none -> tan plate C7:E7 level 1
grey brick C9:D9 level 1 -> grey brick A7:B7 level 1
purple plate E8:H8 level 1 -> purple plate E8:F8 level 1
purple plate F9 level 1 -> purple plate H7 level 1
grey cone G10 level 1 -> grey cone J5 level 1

============================================================

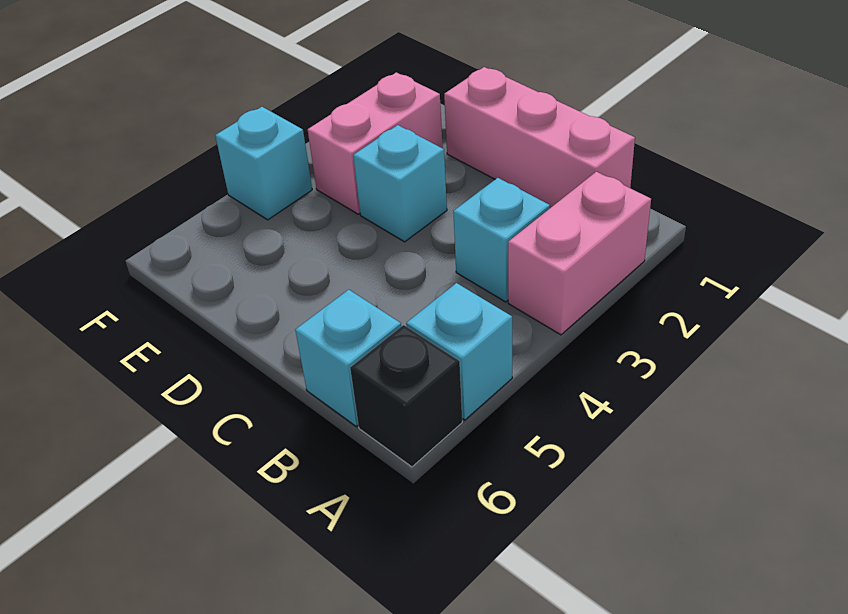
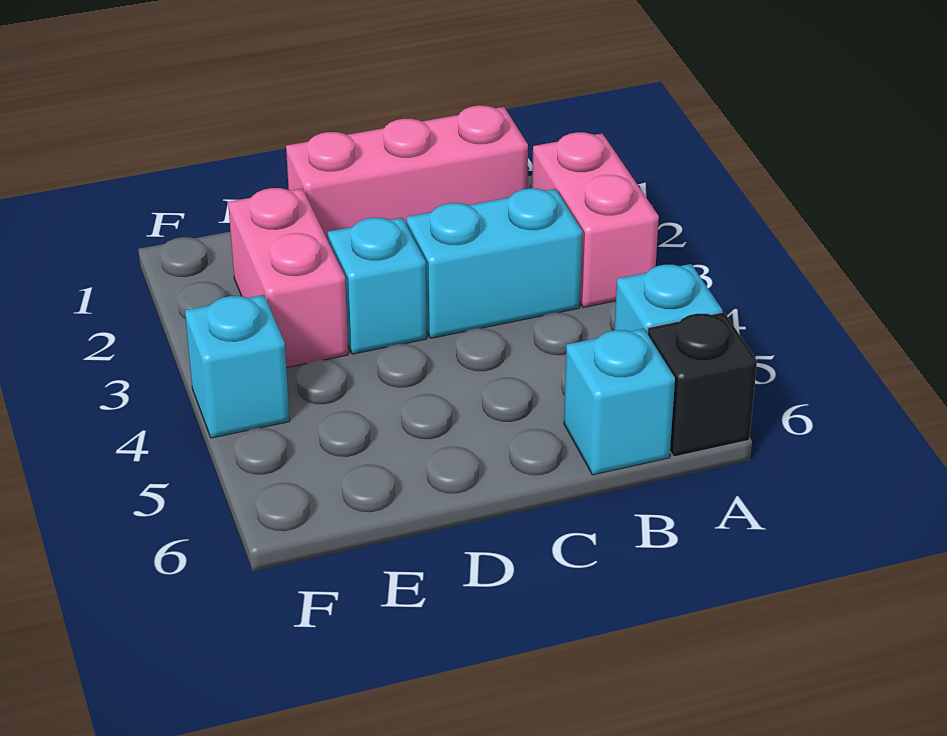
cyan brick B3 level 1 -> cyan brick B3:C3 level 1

============================================================

_EXERCISE REQUIREMENTS_: Write out, from the lines above, only those from the line with "purple plate F9" to the line with "grey cone G10 level 1 -> grey cone J5 level 1", exactly as given, including the first and the last.

_ANSWER SPACE_:
purple plate F9 level 1 -> purple plate H7 level 1
grey cone G10 level 1 -> grey cone J5 level 1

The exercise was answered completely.